-- TO DO --
Once the pictures are set aside, copy the records below exactly as they stand.

(Beginning of DATA FOR ANALYSIS)

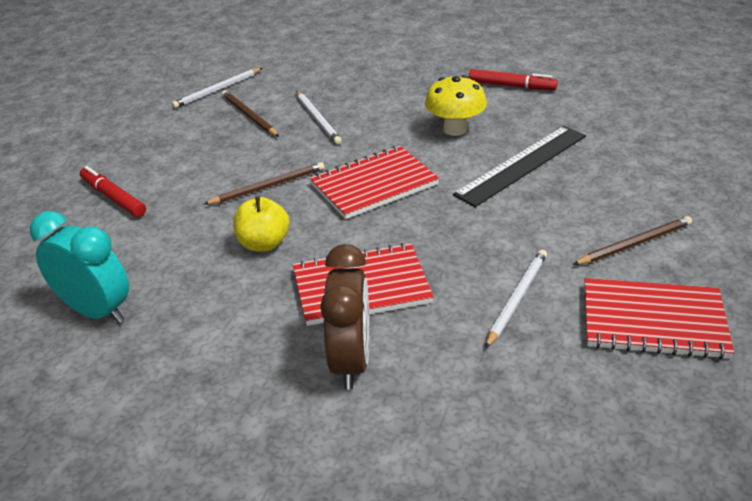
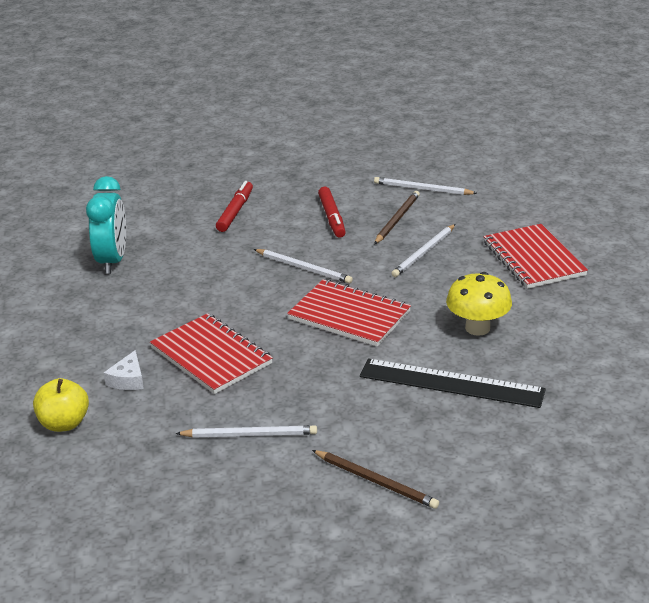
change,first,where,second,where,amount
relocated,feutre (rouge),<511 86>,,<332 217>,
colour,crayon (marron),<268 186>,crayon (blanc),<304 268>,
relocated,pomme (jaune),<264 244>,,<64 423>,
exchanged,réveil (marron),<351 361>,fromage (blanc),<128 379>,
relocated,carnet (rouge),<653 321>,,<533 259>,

(End of DATA FOR ANALYSIS)

-- EXERCISE ANSWER --
change,first,where,second,where,amount
relocated,feutre (rouge),<511 86>,,<332 217>,
colour,crayon (marron),<268 186>,crayon (blanc),<304 268>,
relocated,pomme (jaune),<264 244>,,<64 423>,
exchanged,réveil (marron),<351 361>,fromage (blanc),<128 379>,
relocated,carnet (rouge),<653 321>,,<533 259>,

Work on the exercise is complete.